§ **Task directions**
Each line from the one containing "rotate: Schraubenzieher/schwarz [203" through the last line of the entries below is to be transcribed exactly. Nothing else belongs in the reply.

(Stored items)
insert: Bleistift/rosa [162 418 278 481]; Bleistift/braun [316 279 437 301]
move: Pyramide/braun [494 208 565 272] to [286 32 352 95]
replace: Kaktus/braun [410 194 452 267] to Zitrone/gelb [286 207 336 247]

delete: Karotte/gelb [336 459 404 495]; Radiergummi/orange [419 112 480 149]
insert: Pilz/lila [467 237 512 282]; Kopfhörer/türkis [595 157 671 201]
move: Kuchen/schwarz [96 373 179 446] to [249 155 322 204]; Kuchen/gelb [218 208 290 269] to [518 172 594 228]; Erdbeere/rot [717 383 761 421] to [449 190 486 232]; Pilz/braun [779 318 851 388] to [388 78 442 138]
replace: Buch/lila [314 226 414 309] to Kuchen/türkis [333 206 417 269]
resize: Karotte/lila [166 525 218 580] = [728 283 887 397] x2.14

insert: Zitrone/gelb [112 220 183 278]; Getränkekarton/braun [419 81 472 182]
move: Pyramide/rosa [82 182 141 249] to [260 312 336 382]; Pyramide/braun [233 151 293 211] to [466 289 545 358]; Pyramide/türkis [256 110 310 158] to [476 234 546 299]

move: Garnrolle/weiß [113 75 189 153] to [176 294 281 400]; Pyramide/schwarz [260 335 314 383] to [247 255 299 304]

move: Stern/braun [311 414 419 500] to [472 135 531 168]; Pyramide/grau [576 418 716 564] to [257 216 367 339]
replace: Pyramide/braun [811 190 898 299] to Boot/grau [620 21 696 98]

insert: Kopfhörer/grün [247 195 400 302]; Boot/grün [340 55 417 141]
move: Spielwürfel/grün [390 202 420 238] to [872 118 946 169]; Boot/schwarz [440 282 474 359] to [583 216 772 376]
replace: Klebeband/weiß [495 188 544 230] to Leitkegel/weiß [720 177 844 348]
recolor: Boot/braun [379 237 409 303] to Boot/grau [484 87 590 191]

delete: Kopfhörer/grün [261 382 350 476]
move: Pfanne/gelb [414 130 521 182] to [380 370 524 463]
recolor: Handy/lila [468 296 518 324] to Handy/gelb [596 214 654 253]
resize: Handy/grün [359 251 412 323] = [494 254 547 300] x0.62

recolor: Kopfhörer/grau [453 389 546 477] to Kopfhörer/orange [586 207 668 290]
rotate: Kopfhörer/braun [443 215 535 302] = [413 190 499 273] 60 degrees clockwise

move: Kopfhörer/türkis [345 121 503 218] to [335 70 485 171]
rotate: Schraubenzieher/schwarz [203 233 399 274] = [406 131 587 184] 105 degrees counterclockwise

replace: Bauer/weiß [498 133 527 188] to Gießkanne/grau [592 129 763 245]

§ **Answer to this exercise**
rotate: Schraubenzieher/schwarz [203 233 399 274] = [406 131 587 184] 105 degrees counterclockwise

replace: Bauer/weiß [498 133 527 188] to Gießkanne/grau [592 129 763 245]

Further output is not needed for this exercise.